EXERCISE INSTRUCTIONS
Identify each line below that contains the word "plus", and copy it out.

[Start of section]

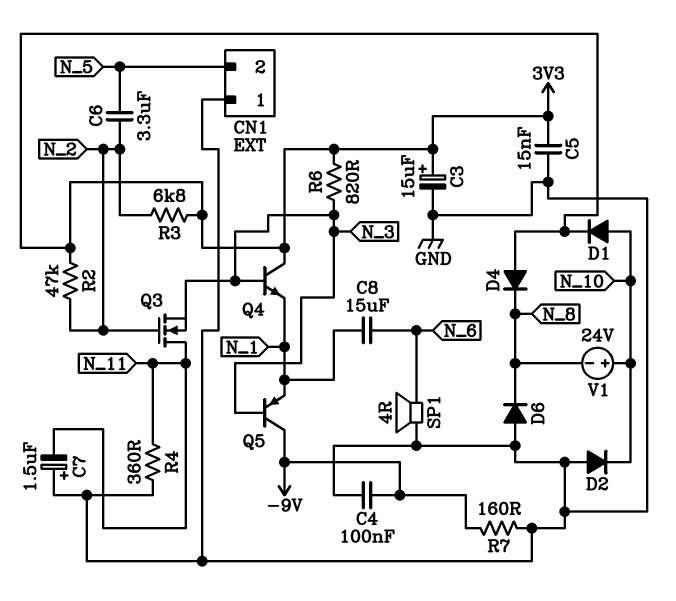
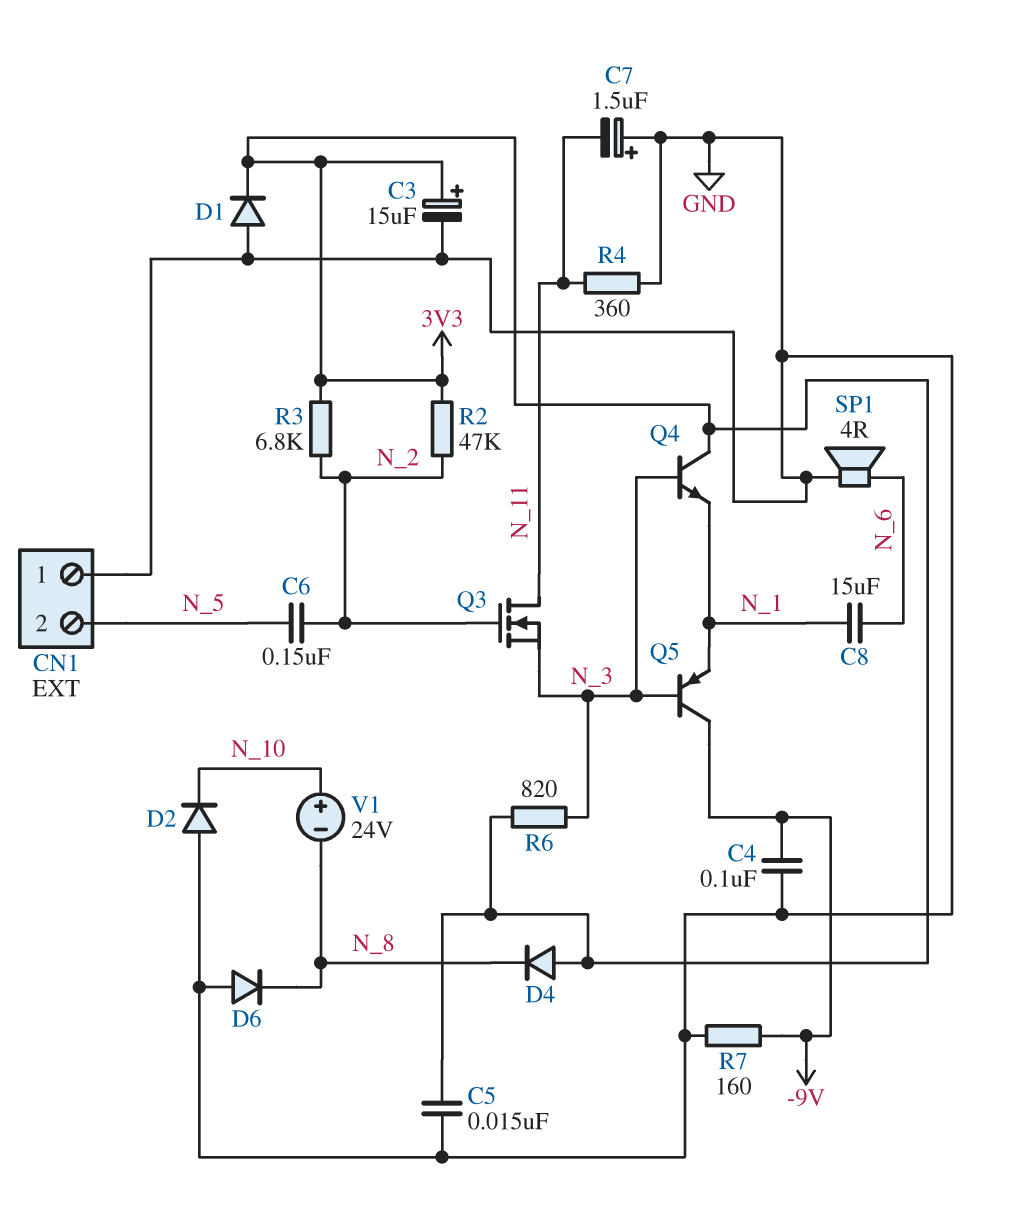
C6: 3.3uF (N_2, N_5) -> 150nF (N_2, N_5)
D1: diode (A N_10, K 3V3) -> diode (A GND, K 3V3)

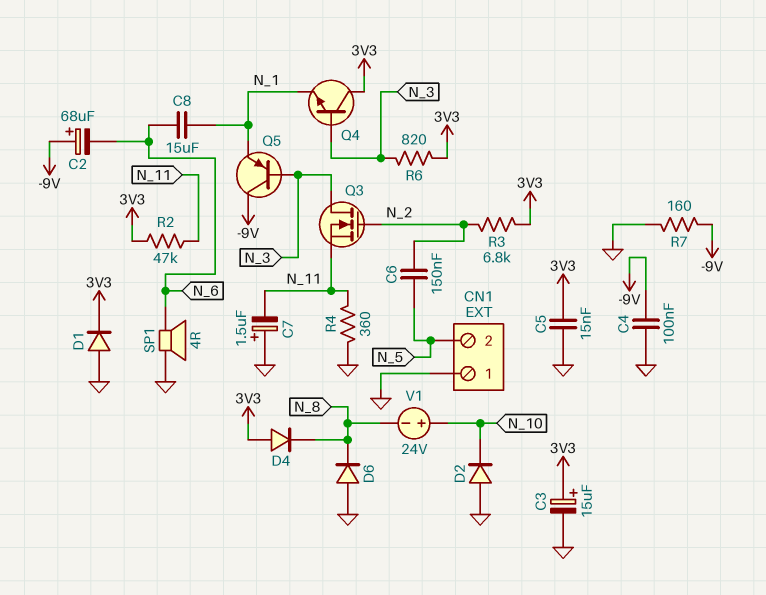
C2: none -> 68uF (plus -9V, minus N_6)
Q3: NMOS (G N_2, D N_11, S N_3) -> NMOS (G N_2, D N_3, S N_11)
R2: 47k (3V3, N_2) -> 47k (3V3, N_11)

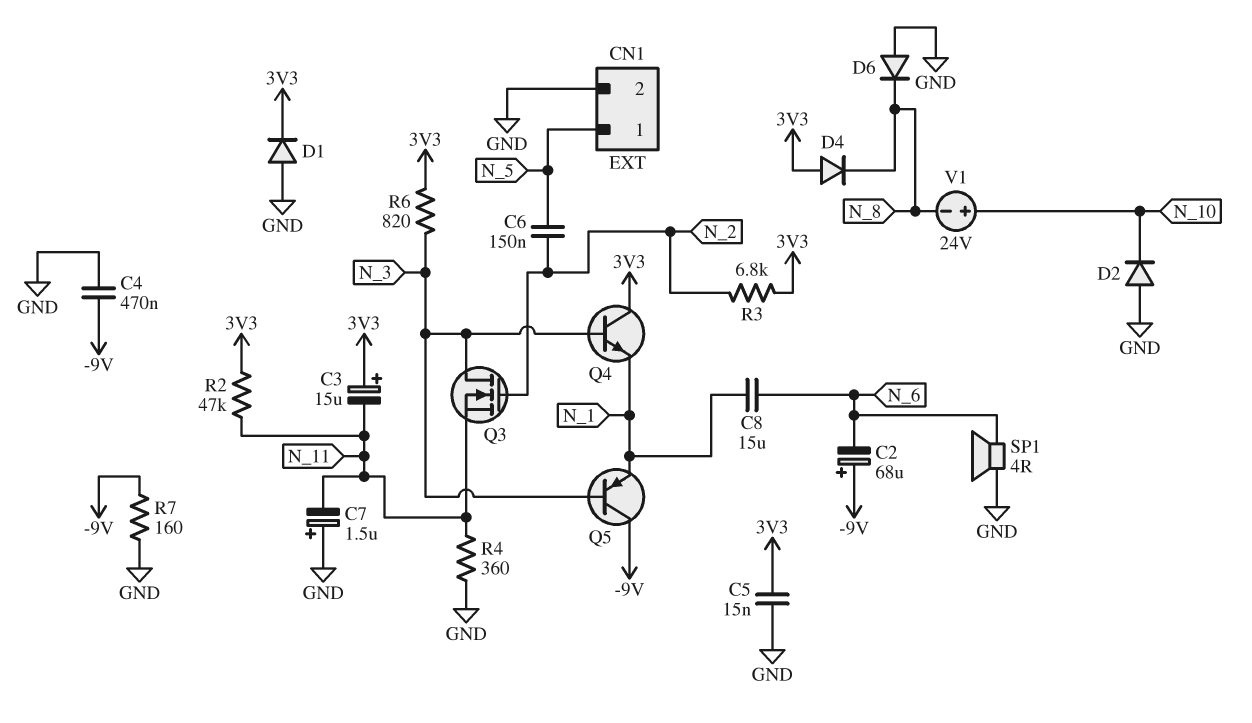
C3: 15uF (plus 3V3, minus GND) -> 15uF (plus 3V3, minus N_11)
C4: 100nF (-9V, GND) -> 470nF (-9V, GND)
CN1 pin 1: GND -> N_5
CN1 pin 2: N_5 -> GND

[End of section]

EXERCISE OUTPUT
C2: none -> 68uF (plus -9V, minus N_6)
C3: 15uF (plus 3V3, minus GND) -> 15uF (plus 3V3, minus N_11)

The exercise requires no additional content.